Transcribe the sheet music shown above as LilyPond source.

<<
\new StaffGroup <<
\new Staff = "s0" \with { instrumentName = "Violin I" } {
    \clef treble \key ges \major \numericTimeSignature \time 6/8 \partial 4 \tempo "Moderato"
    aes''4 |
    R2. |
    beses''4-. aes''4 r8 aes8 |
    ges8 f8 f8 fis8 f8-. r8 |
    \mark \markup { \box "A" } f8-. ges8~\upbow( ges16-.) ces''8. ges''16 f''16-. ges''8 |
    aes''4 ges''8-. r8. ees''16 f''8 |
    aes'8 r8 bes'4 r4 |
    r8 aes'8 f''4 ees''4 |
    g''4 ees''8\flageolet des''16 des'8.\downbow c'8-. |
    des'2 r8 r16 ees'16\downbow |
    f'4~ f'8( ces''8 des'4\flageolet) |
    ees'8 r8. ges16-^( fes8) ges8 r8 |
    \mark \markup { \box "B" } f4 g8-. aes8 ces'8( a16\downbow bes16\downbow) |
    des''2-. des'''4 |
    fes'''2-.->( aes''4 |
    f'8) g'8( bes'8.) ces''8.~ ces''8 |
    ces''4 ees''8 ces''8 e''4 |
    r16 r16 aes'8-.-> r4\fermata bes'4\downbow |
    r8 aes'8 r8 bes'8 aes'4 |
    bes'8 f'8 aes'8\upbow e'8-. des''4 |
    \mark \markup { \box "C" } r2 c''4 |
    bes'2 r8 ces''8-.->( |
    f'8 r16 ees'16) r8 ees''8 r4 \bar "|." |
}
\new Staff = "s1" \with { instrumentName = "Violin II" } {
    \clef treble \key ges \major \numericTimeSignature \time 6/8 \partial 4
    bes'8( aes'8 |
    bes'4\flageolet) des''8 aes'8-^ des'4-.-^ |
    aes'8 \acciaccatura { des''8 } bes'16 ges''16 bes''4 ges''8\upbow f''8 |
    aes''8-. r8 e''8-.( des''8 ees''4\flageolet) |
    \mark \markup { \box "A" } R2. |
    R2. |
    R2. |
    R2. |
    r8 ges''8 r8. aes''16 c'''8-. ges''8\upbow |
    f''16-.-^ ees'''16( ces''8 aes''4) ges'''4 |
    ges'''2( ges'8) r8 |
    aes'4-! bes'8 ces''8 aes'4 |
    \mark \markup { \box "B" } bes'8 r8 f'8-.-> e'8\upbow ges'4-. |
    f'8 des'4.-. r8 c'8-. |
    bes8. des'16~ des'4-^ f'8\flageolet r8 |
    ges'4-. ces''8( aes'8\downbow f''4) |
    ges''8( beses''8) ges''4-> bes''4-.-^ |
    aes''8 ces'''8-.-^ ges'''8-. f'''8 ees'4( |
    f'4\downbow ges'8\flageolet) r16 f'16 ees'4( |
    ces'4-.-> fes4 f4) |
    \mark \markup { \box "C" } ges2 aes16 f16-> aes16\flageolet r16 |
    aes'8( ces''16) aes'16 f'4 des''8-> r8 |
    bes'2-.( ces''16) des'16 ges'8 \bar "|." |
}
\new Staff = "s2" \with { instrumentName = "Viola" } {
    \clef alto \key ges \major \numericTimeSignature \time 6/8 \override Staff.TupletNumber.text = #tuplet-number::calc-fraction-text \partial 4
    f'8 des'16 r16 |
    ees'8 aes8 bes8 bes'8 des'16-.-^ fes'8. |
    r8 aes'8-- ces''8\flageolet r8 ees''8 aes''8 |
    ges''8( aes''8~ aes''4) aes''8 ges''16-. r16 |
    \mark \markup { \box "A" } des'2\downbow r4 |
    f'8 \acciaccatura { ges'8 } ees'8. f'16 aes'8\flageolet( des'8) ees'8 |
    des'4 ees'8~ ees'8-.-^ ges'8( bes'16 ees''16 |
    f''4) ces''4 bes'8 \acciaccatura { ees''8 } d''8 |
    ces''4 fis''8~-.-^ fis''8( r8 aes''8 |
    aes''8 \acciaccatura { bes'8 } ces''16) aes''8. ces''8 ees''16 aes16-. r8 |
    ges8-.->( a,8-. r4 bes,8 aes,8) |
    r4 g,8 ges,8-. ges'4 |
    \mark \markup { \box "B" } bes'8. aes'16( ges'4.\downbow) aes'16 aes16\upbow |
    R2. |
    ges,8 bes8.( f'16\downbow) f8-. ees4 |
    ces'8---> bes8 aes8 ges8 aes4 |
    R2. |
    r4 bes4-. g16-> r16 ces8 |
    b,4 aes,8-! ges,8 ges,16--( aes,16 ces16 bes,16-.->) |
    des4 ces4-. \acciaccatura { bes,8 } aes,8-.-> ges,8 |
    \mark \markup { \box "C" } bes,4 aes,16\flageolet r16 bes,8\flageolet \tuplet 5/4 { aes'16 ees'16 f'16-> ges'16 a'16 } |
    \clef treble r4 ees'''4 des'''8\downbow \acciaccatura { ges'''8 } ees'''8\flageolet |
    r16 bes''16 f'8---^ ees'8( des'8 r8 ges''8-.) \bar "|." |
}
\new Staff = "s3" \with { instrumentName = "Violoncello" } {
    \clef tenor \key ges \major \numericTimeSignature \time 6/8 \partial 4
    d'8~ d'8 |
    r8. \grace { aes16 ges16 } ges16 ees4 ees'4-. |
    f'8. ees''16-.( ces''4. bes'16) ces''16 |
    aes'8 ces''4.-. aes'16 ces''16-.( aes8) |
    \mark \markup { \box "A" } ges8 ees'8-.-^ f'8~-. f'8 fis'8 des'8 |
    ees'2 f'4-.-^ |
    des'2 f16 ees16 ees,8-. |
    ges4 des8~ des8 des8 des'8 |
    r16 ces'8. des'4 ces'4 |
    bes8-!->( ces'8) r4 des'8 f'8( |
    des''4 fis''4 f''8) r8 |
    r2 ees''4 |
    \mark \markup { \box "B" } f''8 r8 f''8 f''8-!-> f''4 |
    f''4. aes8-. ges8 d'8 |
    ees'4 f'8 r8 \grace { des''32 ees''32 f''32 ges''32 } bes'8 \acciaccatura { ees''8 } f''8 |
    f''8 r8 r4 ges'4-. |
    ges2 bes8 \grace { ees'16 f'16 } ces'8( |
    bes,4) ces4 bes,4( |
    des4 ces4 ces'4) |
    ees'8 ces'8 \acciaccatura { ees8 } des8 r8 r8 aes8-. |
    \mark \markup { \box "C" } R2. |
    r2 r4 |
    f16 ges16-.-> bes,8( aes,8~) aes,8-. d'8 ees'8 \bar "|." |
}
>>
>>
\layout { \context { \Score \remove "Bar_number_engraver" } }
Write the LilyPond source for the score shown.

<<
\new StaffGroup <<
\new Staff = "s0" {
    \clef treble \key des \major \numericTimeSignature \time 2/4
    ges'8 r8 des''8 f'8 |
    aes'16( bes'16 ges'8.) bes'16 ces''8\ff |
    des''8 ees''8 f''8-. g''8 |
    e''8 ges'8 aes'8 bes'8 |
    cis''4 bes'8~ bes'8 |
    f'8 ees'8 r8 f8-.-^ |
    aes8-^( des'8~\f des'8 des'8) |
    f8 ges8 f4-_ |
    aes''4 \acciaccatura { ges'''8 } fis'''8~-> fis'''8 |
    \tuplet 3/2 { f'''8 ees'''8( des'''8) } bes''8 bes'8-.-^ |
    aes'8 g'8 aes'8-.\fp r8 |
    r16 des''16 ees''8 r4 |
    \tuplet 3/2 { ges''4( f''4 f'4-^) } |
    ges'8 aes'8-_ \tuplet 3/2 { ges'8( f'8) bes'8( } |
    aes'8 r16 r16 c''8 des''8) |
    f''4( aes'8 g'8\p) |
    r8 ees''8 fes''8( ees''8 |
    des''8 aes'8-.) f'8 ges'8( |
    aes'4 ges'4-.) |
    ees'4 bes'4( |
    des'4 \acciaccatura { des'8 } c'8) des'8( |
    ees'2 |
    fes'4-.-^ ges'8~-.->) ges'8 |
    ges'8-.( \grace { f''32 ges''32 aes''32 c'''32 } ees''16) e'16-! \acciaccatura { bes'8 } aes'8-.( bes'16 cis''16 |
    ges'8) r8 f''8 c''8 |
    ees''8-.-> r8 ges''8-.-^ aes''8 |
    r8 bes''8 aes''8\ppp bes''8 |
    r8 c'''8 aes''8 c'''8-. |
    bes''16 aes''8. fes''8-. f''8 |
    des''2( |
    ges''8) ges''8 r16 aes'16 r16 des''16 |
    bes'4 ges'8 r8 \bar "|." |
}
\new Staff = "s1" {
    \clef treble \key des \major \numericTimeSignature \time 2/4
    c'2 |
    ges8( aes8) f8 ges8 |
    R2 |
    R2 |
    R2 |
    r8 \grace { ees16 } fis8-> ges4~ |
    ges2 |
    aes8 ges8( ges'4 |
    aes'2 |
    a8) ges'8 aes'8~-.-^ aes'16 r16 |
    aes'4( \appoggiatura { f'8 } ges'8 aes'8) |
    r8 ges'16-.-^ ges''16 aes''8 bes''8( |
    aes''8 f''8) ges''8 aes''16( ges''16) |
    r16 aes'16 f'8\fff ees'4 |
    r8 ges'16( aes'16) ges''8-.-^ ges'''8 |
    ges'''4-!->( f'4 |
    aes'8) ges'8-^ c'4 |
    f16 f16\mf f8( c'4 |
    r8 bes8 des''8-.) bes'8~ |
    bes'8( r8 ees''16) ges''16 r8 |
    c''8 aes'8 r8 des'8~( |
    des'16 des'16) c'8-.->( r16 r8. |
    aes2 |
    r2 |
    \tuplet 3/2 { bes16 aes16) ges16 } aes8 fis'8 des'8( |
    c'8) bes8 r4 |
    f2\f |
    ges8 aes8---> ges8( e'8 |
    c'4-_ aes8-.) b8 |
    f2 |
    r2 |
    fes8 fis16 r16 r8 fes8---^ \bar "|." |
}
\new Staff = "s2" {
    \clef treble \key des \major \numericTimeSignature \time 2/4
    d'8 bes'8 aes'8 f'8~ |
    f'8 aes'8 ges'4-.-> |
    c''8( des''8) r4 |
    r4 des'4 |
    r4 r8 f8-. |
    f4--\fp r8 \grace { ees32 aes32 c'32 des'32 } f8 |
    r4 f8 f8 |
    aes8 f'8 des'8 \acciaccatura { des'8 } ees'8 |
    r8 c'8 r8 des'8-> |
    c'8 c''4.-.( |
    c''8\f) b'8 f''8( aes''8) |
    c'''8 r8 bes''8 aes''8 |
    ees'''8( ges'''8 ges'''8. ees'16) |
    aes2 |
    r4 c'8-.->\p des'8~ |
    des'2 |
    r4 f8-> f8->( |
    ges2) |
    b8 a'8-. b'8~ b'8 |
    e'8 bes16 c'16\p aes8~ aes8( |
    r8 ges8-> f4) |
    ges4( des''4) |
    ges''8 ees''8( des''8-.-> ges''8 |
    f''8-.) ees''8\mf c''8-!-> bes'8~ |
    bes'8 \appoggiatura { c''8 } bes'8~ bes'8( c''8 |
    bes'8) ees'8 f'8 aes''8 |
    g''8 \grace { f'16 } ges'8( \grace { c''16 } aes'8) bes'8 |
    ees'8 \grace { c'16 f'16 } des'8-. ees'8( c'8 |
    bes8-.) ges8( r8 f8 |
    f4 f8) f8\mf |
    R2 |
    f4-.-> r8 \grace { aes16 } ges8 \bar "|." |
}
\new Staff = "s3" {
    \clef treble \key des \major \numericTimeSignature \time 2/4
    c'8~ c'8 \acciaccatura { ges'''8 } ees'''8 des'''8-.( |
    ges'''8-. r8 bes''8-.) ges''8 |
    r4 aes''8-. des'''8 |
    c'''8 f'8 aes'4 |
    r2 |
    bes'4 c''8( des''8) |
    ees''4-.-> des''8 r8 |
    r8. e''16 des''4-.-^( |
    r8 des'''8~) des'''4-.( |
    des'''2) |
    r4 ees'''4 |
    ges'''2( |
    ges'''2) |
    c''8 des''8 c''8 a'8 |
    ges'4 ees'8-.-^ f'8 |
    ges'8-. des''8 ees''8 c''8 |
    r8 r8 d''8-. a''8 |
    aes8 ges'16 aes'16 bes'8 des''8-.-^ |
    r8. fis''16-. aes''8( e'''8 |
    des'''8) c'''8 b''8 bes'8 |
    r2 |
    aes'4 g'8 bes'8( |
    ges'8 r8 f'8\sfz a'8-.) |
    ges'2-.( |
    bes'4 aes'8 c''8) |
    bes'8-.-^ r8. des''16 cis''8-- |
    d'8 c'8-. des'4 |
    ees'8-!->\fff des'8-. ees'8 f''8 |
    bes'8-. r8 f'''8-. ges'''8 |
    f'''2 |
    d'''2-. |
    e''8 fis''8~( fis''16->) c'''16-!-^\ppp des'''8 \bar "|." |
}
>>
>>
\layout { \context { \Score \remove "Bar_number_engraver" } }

################

Show each line of the records above that contains the string "instrumentName". Letter case must match.

\new Staff = "s0" \with { instrumentName = "Violin I" } {
\new Staff = "s1" \with { instrumentName = "Violin II" } {
\new Staff = "s2" \with { instrumentName = "Viola" } {
\new Staff = "s3" \with { instrumentName = "Violoncello" } {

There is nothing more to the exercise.